TASK DESCRIPTION >>
Identify the line in which "RADIO1 pin VCC: GND -> 3V3" appears, then reproduce that line and all remaining lines of the records word for word.
SOURCE INFORMATION START
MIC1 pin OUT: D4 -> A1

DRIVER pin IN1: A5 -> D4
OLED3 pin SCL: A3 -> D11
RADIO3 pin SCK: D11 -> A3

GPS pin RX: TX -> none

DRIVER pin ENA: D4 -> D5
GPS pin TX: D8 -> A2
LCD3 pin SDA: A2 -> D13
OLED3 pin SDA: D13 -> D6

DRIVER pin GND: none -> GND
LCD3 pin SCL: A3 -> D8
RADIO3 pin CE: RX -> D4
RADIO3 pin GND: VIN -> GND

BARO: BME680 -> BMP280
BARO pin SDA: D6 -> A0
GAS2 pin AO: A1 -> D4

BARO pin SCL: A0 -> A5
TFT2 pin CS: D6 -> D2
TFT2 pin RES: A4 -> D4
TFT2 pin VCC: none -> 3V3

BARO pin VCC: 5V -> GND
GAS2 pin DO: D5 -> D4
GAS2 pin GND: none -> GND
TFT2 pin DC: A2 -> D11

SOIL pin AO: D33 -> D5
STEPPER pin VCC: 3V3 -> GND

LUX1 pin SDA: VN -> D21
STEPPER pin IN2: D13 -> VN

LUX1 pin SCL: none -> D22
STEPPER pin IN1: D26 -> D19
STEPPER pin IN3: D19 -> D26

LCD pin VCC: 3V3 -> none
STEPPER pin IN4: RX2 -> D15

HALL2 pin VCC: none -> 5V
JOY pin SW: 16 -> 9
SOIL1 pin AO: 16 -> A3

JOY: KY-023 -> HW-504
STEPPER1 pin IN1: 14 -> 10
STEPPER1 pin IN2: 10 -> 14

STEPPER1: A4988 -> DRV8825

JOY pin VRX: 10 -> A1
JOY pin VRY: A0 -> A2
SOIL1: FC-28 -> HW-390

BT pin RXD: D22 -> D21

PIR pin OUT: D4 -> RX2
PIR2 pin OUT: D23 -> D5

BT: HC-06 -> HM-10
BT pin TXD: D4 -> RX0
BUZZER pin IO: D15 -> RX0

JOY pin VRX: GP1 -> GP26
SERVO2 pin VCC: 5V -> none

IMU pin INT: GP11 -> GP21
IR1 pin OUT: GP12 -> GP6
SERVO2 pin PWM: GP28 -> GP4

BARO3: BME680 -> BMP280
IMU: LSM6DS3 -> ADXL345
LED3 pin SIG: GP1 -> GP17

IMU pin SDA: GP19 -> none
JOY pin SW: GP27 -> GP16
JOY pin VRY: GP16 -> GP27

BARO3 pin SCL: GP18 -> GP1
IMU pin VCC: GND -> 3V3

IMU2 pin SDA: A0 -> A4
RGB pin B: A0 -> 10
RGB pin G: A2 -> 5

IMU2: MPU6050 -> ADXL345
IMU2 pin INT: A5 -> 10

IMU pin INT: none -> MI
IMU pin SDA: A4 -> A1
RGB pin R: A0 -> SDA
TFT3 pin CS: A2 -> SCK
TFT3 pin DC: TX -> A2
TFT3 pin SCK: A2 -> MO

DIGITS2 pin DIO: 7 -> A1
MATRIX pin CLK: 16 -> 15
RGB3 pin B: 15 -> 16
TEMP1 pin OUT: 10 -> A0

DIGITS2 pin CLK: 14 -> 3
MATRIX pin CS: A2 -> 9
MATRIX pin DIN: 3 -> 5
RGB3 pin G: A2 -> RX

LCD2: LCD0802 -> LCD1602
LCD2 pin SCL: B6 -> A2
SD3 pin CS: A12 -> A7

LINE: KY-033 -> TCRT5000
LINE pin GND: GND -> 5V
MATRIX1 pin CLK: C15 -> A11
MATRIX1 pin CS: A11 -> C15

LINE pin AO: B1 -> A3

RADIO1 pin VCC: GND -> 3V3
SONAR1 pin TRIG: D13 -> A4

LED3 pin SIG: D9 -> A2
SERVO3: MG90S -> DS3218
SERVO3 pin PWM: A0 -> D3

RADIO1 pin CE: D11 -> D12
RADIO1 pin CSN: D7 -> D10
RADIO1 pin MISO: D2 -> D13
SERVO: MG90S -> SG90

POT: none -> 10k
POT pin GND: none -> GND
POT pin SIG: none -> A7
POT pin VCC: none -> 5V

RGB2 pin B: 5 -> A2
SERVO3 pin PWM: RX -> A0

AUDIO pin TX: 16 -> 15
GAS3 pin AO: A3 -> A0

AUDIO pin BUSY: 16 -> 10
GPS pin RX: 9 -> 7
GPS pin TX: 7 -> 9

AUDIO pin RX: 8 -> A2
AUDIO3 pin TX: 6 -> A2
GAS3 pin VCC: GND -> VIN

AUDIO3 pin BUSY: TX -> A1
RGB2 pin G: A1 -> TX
SOURCE INFORMATION END
ANSWER FOR THIS EXERCISE >>
RADIO1 pin VCC: GND -> 3V3
SONAR1 pin TRIG: D13 -> A4

LED3 pin SIG: D9 -> A2
SERVO3: MG90S -> DS3218
SERVO3 pin PWM: A0 -> D3

RADIO1 pin CE: D11 -> D12
RADIO1 pin CSN: D7 -> D10
RADIO1 pin MISO: D2 -> D13
SERVO: MG90S -> SG90

POT: none -> 10k
POT pin GND: none -> GND
POT pin SIG: none -> A7
POT pin VCC: none -> 5V

RGB2 pin B: 5 -> A2
SERVO3 pin PWM: RX -> A0

AUDIO pin TX: 16 -> 15
GAS3 pin AO: A3 -> A0

AUDIO pin BUSY: 16 -> 10
GPS pin RX: 9 -> 7
GPS pin TX: 7 -> 9

AUDIO pin RX: 8 -> A2
AUDIO3 pin TX: 6 -> A2
GAS3 pin VCC: GND -> VIN

AUDIO3 pin BUSY: TX -> A1
RGB2 pin G: A1 -> TX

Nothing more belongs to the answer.